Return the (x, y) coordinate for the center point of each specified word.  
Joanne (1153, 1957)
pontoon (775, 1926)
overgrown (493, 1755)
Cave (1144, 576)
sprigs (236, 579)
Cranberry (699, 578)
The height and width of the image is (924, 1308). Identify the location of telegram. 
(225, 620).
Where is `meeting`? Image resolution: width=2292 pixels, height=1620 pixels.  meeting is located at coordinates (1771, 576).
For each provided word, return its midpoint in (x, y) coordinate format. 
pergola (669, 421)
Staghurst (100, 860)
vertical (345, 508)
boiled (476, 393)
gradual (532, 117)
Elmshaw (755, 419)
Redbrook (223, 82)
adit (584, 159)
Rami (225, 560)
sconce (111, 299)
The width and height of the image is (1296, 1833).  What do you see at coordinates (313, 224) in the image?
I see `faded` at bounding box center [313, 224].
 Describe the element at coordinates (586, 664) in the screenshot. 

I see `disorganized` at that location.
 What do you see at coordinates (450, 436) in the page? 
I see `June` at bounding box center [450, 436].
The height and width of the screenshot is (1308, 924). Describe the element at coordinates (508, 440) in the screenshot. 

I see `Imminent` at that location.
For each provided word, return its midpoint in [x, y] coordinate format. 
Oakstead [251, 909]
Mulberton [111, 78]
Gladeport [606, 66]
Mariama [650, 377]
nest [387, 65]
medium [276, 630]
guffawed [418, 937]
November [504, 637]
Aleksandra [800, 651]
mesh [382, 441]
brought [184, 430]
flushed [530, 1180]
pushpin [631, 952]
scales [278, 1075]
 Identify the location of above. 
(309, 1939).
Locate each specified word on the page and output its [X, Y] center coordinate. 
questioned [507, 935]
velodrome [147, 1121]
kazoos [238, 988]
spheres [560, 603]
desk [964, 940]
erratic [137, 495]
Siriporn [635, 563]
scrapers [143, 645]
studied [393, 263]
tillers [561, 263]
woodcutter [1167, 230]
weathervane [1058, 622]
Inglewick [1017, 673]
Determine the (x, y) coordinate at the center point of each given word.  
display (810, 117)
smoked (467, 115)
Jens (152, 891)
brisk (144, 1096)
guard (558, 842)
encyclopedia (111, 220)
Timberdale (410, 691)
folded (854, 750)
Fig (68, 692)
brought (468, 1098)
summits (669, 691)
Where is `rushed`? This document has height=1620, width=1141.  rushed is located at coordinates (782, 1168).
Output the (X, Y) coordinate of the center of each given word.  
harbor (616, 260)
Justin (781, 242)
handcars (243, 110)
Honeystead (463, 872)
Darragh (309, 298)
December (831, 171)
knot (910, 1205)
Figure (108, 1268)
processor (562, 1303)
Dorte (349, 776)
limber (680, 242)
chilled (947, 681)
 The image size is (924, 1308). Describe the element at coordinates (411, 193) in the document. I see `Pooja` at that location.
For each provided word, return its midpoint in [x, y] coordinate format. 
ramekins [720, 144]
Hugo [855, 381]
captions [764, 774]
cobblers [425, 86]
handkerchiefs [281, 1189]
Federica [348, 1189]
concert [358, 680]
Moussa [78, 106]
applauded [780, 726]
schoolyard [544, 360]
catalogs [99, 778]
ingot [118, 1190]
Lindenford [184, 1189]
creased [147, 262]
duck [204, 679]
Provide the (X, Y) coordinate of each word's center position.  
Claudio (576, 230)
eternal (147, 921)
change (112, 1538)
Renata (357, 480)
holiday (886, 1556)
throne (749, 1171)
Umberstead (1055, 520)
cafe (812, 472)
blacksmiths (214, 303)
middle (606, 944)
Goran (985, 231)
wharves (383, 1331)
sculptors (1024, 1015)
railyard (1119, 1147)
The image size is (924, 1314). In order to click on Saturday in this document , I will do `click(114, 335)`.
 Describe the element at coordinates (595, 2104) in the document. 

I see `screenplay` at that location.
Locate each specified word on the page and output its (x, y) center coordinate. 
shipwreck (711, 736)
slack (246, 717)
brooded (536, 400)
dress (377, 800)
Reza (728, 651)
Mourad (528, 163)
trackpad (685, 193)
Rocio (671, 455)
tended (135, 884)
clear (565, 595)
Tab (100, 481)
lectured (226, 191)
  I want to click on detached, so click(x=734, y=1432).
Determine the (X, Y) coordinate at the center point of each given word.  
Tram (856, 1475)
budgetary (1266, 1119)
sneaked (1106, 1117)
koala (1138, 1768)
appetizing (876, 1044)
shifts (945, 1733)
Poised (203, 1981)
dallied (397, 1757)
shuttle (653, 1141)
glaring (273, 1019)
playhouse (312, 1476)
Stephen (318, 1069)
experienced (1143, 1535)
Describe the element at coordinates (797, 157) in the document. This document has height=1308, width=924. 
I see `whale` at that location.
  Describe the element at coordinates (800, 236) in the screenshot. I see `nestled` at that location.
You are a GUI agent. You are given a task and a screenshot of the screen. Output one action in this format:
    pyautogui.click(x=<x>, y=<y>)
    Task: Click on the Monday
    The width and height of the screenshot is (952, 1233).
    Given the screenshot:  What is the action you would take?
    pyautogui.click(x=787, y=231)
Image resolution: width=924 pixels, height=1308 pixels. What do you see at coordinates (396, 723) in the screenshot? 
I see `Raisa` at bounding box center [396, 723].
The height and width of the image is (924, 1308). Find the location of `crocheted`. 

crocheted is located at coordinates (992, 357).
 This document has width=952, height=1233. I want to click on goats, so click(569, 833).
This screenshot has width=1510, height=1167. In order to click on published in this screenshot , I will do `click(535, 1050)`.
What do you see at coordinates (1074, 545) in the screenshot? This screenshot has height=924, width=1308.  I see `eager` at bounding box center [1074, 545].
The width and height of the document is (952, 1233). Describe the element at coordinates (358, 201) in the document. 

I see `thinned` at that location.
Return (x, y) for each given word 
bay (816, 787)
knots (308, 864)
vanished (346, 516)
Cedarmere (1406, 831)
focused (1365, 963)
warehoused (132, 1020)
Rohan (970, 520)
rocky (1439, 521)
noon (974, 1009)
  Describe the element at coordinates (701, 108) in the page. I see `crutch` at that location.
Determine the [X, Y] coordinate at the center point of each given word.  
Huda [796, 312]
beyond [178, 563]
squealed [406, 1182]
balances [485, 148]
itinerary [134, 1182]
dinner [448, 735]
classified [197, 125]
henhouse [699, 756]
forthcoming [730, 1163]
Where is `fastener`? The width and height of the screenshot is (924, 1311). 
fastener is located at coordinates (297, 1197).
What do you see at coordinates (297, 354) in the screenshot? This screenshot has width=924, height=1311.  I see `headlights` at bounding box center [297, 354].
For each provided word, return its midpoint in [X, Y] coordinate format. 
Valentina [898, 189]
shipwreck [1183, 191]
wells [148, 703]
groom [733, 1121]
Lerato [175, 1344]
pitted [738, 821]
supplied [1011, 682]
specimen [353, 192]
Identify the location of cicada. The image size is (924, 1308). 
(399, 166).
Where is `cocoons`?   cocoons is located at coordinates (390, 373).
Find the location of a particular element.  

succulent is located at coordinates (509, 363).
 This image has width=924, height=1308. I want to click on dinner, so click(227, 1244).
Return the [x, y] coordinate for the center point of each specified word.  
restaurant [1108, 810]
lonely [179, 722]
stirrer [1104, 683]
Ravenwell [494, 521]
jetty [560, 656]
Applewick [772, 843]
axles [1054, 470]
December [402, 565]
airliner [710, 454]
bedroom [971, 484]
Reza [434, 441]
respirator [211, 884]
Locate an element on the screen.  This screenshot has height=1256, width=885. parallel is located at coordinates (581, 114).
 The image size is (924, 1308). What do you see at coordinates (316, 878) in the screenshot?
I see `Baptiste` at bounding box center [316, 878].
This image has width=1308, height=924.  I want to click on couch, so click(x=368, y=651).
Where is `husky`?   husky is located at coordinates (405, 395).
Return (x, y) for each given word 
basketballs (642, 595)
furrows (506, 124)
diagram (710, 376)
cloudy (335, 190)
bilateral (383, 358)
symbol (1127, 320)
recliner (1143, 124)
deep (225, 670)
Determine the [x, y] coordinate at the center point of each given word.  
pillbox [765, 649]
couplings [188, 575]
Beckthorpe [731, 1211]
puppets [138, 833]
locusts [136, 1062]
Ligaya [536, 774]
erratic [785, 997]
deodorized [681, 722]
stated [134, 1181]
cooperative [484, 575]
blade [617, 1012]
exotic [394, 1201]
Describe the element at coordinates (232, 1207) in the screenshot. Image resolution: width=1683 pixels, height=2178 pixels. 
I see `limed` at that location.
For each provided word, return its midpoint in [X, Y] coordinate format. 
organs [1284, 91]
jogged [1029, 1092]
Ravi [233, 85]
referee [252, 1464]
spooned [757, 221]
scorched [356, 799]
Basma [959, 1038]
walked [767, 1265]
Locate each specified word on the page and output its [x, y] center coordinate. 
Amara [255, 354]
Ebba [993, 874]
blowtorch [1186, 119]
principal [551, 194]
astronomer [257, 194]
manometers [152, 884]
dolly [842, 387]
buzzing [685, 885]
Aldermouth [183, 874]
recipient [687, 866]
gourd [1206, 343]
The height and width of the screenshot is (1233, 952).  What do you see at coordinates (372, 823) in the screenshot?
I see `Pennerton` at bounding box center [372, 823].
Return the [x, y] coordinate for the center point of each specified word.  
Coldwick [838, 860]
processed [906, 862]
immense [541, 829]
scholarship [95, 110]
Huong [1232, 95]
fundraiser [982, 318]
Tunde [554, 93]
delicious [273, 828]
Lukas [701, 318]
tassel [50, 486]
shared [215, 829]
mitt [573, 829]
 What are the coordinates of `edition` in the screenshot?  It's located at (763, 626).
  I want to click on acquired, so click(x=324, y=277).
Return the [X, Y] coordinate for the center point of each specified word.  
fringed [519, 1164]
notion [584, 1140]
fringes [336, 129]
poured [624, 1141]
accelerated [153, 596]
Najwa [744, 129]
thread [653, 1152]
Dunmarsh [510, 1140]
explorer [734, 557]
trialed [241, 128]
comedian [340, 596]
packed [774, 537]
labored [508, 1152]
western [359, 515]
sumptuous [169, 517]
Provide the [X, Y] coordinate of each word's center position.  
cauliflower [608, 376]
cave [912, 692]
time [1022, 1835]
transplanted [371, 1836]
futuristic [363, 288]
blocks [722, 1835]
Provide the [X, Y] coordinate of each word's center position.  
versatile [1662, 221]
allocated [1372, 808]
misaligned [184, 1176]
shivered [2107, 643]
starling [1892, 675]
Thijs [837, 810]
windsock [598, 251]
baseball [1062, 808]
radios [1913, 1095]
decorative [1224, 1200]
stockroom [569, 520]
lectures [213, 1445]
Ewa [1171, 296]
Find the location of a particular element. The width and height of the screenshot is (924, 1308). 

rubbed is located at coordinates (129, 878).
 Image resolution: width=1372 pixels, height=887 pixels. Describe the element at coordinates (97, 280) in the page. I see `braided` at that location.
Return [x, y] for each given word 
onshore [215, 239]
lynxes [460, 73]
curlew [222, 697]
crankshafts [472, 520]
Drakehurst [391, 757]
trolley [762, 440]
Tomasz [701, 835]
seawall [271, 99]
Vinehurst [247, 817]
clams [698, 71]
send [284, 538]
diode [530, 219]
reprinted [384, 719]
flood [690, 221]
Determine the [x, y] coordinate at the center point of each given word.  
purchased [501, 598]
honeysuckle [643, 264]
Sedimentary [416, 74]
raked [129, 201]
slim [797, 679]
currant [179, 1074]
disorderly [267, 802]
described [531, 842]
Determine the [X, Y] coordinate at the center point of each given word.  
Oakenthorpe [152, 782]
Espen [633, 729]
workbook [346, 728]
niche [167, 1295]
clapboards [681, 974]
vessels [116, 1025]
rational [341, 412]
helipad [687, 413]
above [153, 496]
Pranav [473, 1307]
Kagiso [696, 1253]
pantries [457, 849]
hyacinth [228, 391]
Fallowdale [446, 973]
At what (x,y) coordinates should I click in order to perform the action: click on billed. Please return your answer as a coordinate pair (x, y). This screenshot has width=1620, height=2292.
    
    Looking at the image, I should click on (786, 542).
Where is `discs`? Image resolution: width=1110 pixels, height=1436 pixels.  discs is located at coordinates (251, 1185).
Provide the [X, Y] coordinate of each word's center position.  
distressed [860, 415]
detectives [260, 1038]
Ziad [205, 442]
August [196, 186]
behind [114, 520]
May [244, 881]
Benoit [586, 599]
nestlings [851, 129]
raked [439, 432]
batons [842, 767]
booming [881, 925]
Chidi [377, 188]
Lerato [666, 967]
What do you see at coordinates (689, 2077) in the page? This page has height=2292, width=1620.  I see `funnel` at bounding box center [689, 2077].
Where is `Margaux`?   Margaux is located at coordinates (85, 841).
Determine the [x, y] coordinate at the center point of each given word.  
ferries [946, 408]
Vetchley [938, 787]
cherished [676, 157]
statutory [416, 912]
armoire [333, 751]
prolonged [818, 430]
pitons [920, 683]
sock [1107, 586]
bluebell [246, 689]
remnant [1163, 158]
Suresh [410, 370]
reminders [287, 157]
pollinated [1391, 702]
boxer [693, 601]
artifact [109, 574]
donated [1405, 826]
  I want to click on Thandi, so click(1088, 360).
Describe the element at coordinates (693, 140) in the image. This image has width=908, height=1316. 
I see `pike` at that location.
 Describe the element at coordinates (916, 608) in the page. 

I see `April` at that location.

============

• _WHAT THE TASK ASKS_
Count the lines in the rows above that contain the string "page", and reply with only that number.

• _TASK SOLUTION_
8